Saved entries
#####
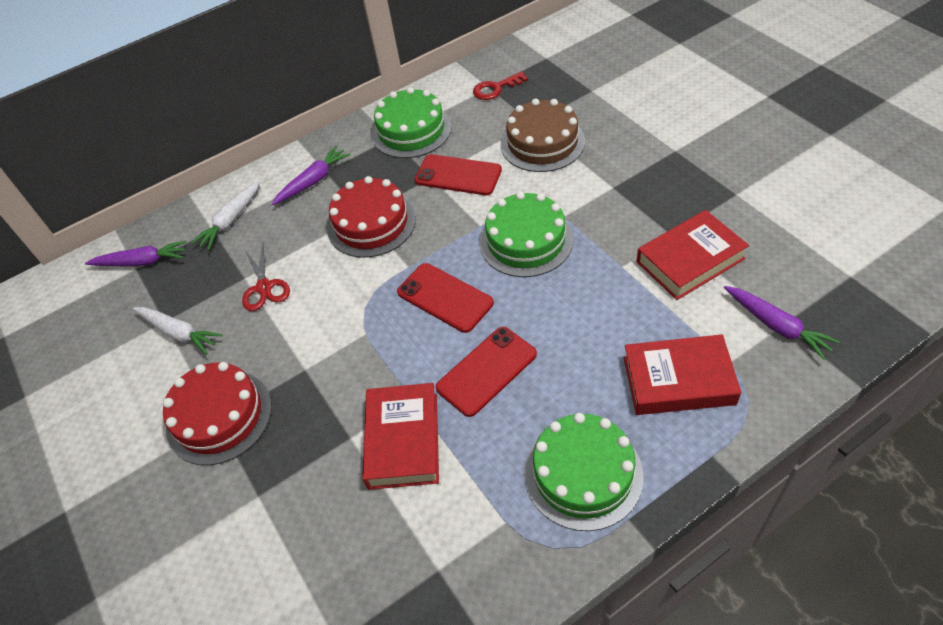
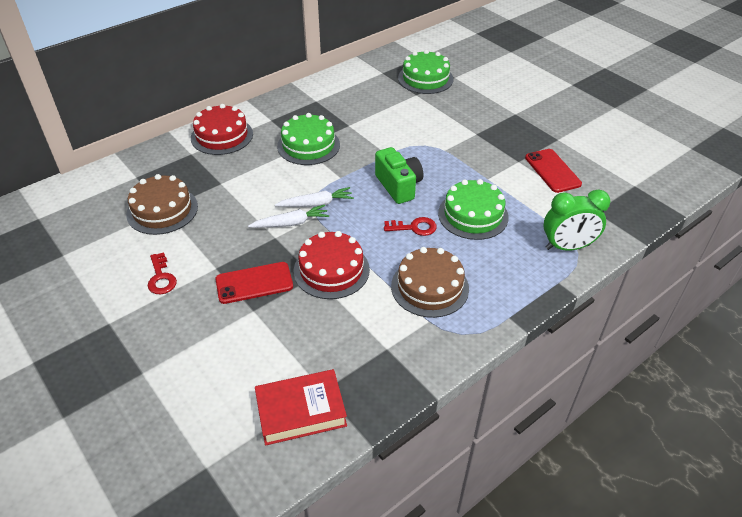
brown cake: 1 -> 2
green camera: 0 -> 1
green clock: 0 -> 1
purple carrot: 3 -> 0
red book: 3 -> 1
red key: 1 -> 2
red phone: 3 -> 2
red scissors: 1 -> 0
#####
### [Instructions for the task]
An exact copy of all the entries above is required, with every picture left out.

### [Response to this exercise]
brown cake: 1 -> 2
green camera: 0 -> 1
green clock: 0 -> 1
purple carrot: 3 -> 0
red book: 3 -> 1
red key: 1 -> 2
red phone: 3 -> 2
red scissors: 1 -> 0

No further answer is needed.